- Required work
When you return the data, keep every line exactly as it is and leave out the pictures.

··· Entries shown

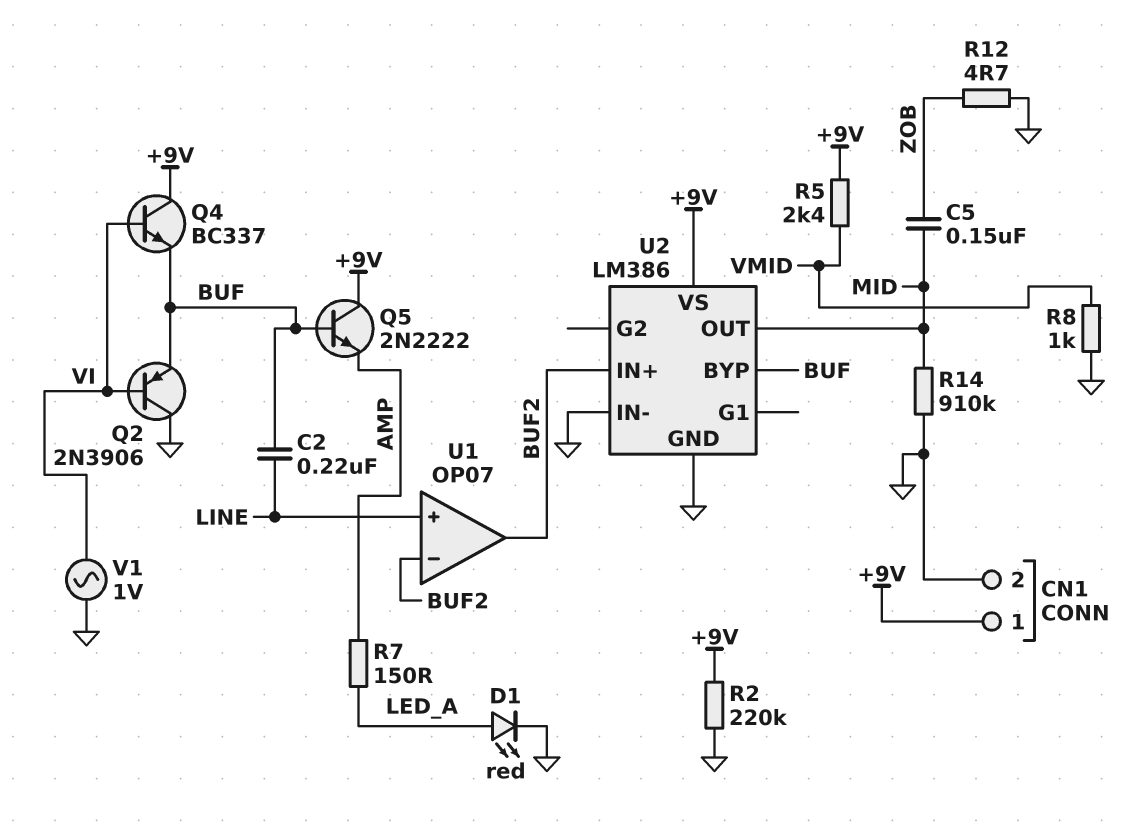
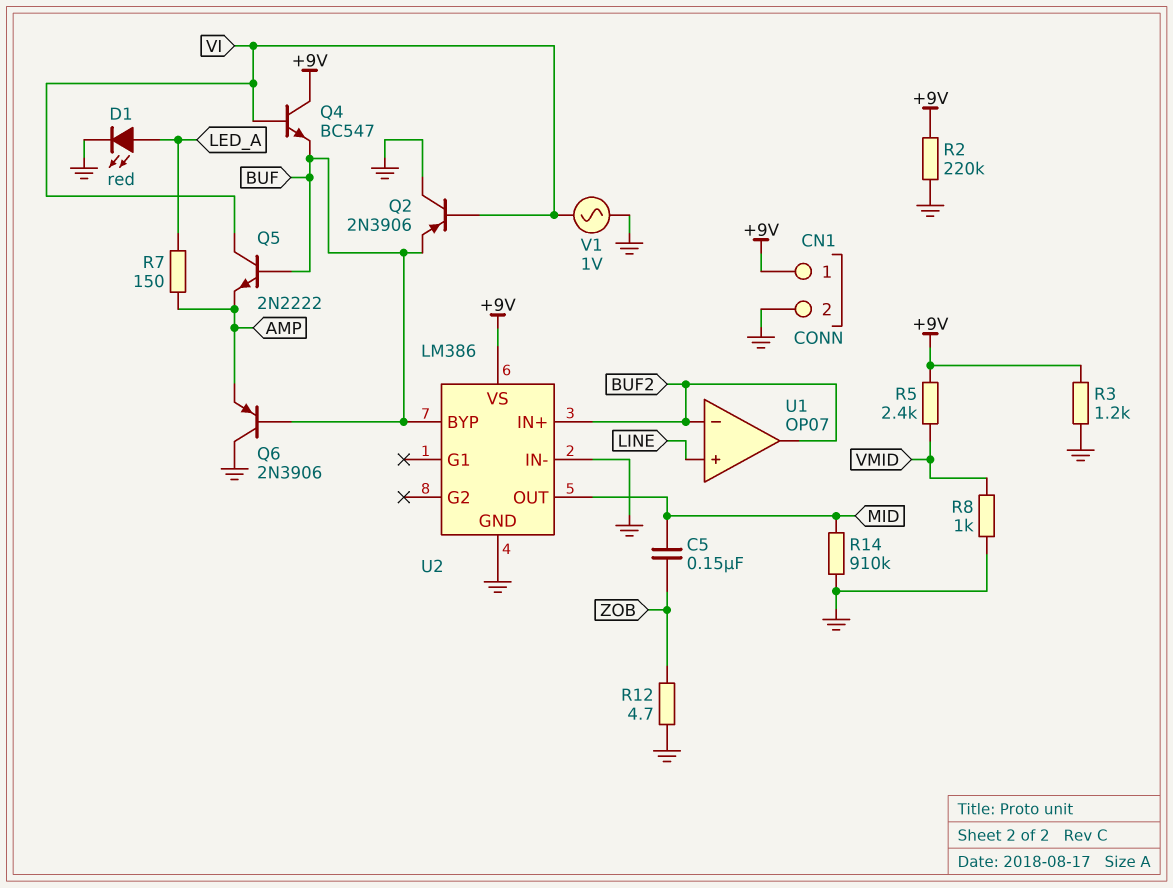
C2: 220nF (BUF, LINE) -> none
Q4: NPN BC337 (B VI, C +9V, E BUF) -> NPN BC547 (B VI, C +9V, E BUF)
Q5: NPN 2N2222 (B BUF, C +9V, E AMP) -> NPN 2N2222 (B BUF, C VI, E AMP)
Q6: none -> PNP 2N3906 (B BUF, C GND, E AMP)
R3: none -> 1.2k (+9V, GND)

······

- Task result
C2: 220nF (BUF, LINE) -> none
Q4: NPN BC337 (B VI, C +9V, E BUF) -> NPN BC547 (B VI, C +9V, E BUF)
Q5: NPN 2N2222 (B BUF, C +9V, E AMP) -> NPN 2N2222 (B BUF, C VI, E AMP)
Q6: none -> PNP 2N3906 (B BUF, C GND, E AMP)
R3: none -> 1.2k (+9V, GND)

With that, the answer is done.